**Items from a data source**:
[Start of Attachment]

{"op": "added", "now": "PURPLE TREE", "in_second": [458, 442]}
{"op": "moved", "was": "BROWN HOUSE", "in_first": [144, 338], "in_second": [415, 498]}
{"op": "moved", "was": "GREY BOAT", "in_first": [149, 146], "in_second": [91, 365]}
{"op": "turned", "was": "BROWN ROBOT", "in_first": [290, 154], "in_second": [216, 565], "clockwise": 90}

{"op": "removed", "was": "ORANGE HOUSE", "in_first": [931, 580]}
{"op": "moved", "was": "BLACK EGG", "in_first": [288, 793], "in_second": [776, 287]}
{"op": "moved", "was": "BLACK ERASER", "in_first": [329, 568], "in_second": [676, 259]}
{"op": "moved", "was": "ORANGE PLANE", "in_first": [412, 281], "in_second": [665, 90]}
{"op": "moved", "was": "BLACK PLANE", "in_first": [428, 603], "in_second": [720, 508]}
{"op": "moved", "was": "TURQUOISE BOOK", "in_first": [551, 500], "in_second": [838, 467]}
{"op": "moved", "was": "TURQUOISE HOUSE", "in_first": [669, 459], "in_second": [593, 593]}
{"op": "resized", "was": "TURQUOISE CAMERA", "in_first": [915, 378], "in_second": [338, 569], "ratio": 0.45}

[End of Attachment]

**What to produce**:
Copy the data. Make sure every line matches exactly.

**Result of the exercise**:
{"op": "added", "now": "PURPLE TREE", "in_second": [458, 442]}
{"op": "moved", "was": "BROWN HOUSE", "in_first": [144, 338], "in_second": [415, 498]}
{"op": "moved", "was": "GREY BOAT", "in_first": [149, 146], "in_second": [91, 365]}
{"op": "turned", "was": "BROWN ROBOT", "in_first": [290, 154], "in_second": [216, 565], "clockwise": 90}

{"op": "removed", "was": "ORANGE HOUSE", "in_first": [931, 580]}
{"op": "moved", "was": "BLACK EGG", "in_first": [288, 793], "in_second": [776, 287]}
{"op": "moved", "was": "BLACK ERASER", "in_first": [329, 568], "in_second": [676, 259]}
{"op": "moved", "was": "ORANGE PLANE", "in_first": [412, 281], "in_second": [665, 90]}
{"op": "moved", "was": "BLACK PLANE", "in_first": [428, 603], "in_second": [720, 508]}
{"op": "moved", "was": "TURQUOISE BOOK", "in_first": [551, 500], "in_second": [838, 467]}
{"op": "moved", "was": "TURQUOISE HOUSE", "in_first": [669, 459], "in_second": [593, 593]}
{"op": "resized", "was": "TURQUOISE CAMERA", "in_first": [915, 378], "in_second": [338, 569], "ratio": 0.45}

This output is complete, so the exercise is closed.